Repeat the lines below exactly as written, please, from the line with "1 from left) centre" to the line with "cube top right", both lines included, and no others.

* [The records]:
--- START ---
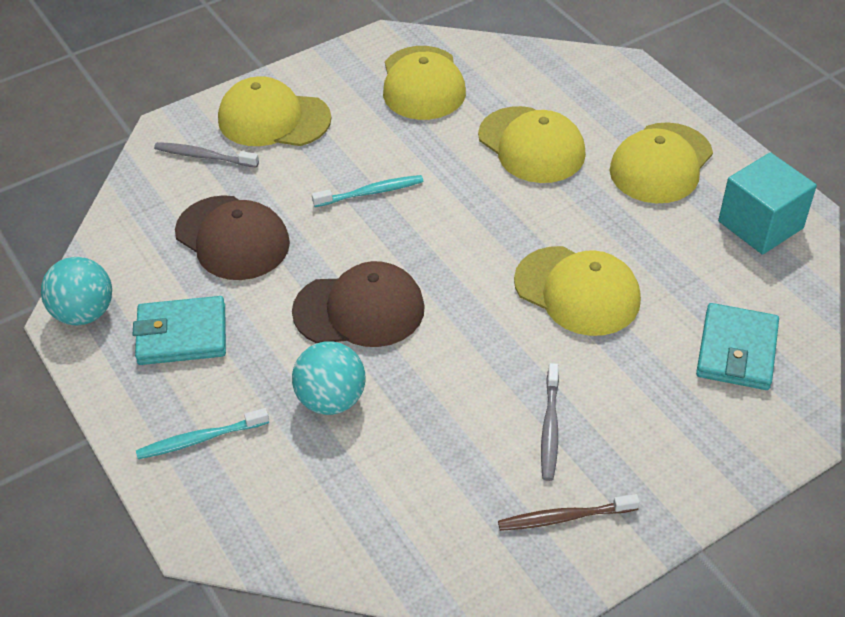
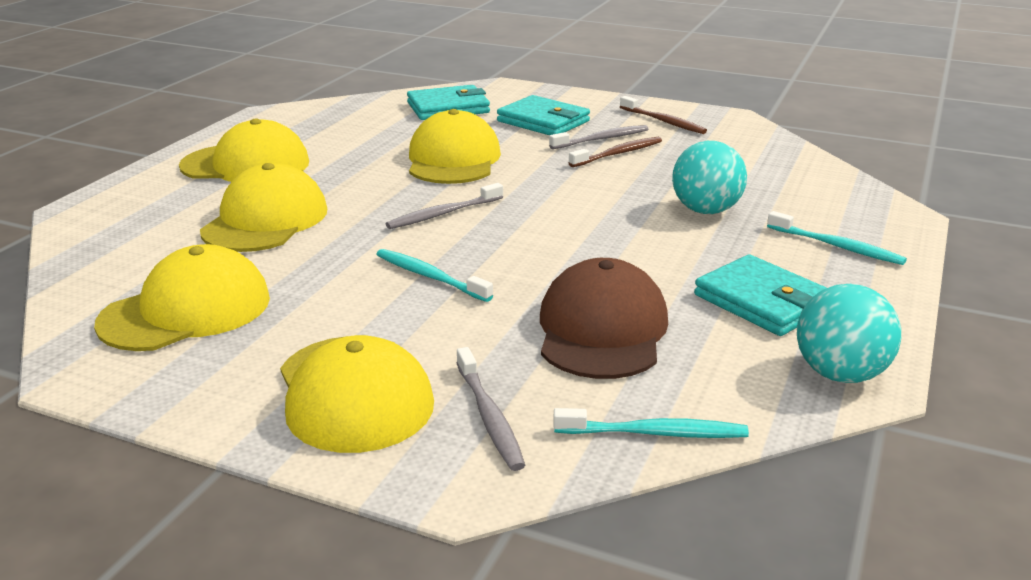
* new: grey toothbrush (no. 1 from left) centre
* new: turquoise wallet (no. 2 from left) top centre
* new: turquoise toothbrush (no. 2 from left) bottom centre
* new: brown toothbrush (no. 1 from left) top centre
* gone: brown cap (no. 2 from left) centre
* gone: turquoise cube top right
--- END ---
--- START ---
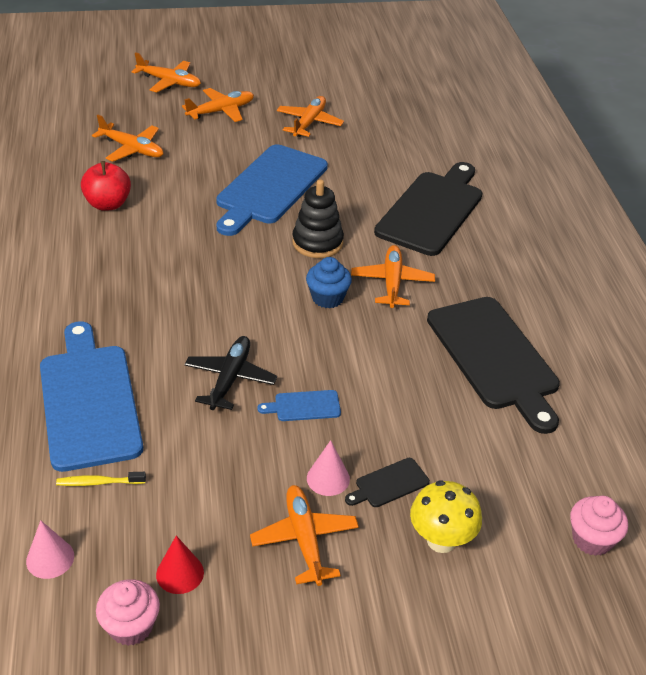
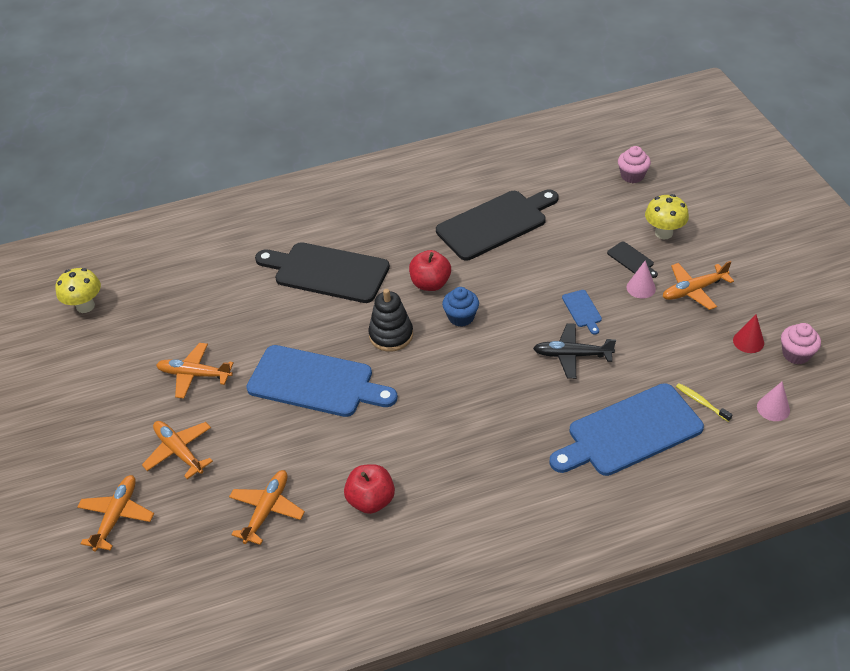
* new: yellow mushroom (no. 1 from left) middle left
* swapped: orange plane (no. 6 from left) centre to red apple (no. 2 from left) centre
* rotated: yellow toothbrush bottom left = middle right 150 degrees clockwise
--- END ---
--- START ---
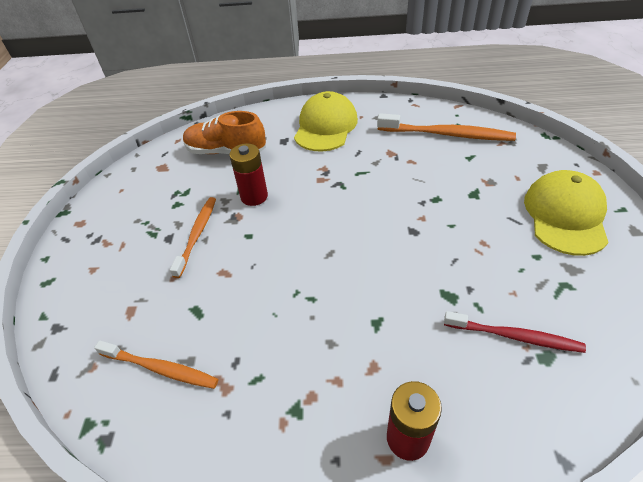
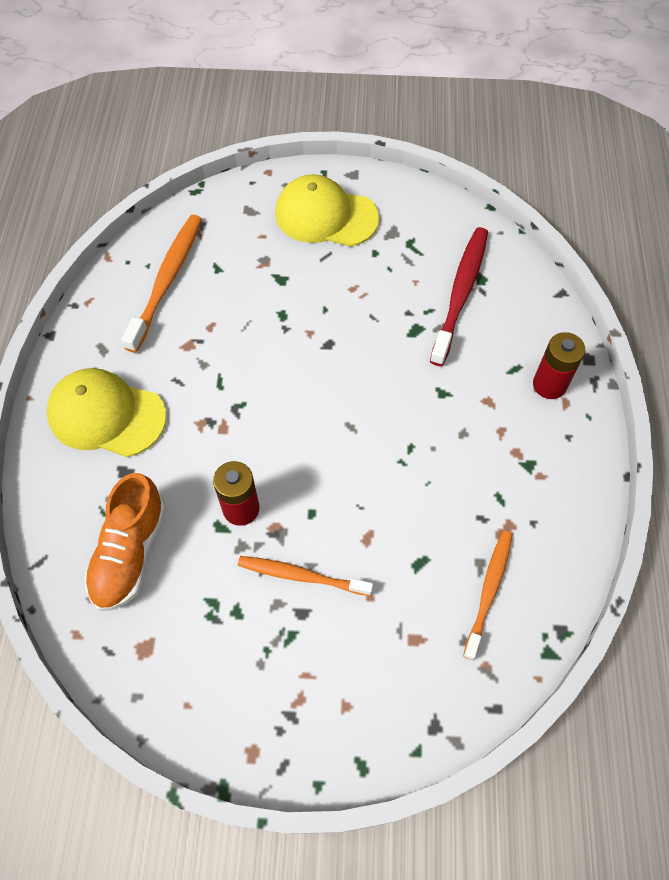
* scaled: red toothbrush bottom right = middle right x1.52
--- END ---
* [Reply]:
* new: grey toothbrush (no. 1 from left) centre
* new: turquoise wallet (no. 2 from left) top centre
* new: turquoise toothbrush (no. 2 from left) bottom centre
* new: brown toothbrush (no. 1 from left) top centre
* gone: brown cap (no. 2 from left) centre
* gone: turquoise cube top right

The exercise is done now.